[Description of the task]: Would you please reproduce all the entries exactly, leaving the pictures out?

[Information provided]:
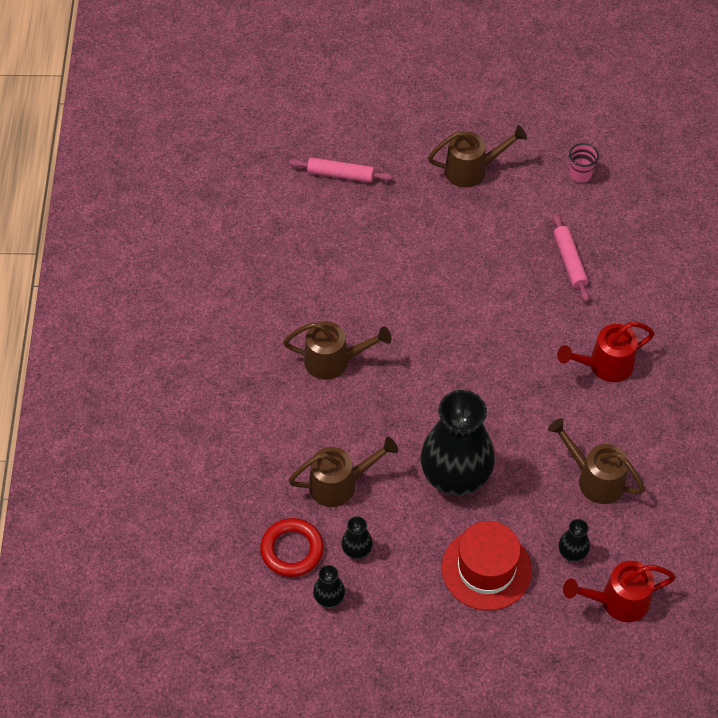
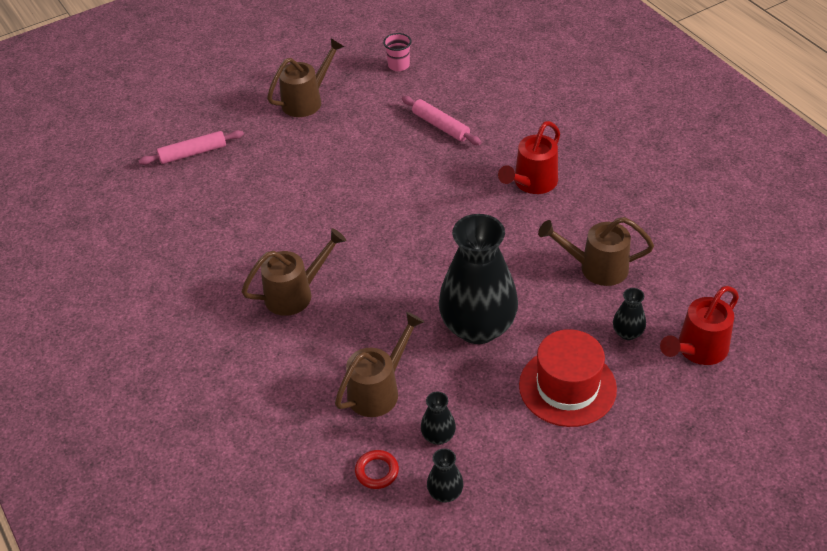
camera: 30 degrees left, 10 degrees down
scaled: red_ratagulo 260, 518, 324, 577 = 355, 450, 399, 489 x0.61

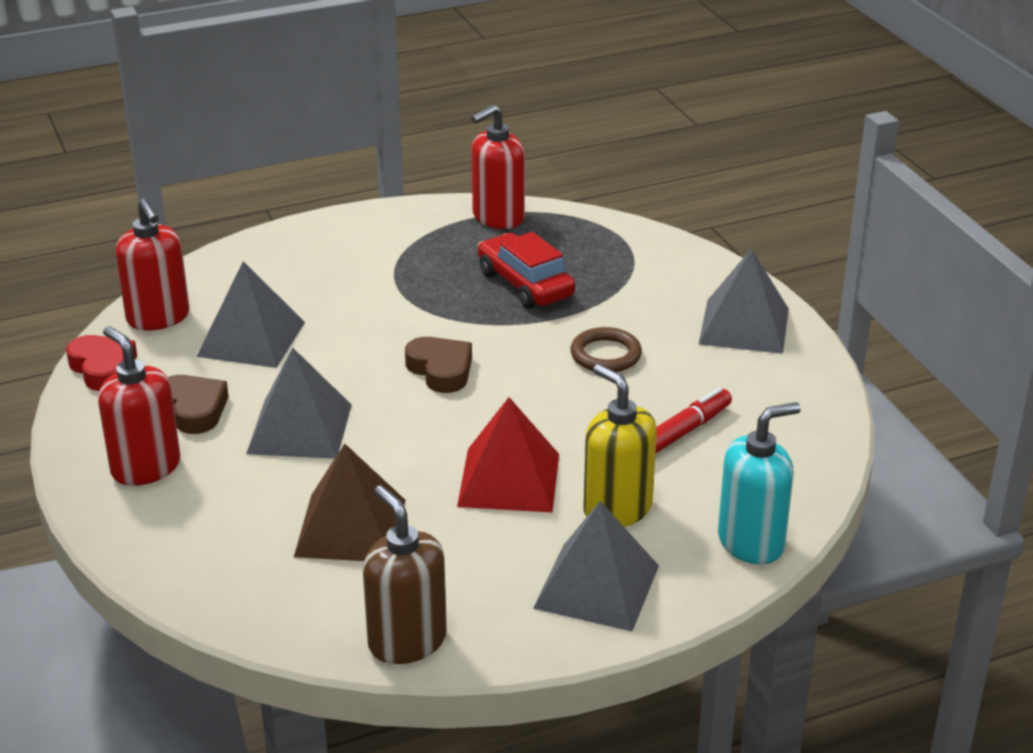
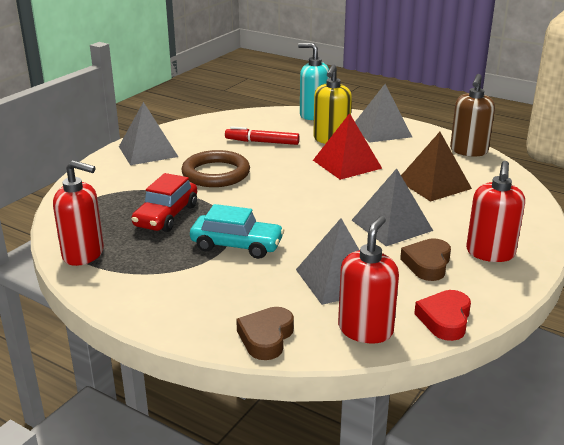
camera: 125 degrees left, 5 degrees down
new: turquoise_firobudok 190, 204, 284, 259
shifted: brown_gininek 405, 337, 472, 393 to 236, 307, 294, 360
scaled: brown_ratagulo 570, 327, 642, 372 = 182, 150, 250, 187 x1.58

[Response to this exercise]:
camera: 30 degrees left, 10 degrees down
scaled: red_ratagulo 260, 518, 324, 577 = 355, 450, 399, 489 x0.61

camera: 125 degrees left, 5 degrees down
new: turquoise_firobudok 190, 204, 284, 259
shifted: brown_gininek 405, 337, 472, 393 to 236, 307, 294, 360
scaled: brown_ratagulo 570, 327, 642, 372 = 182, 150, 250, 187 x1.58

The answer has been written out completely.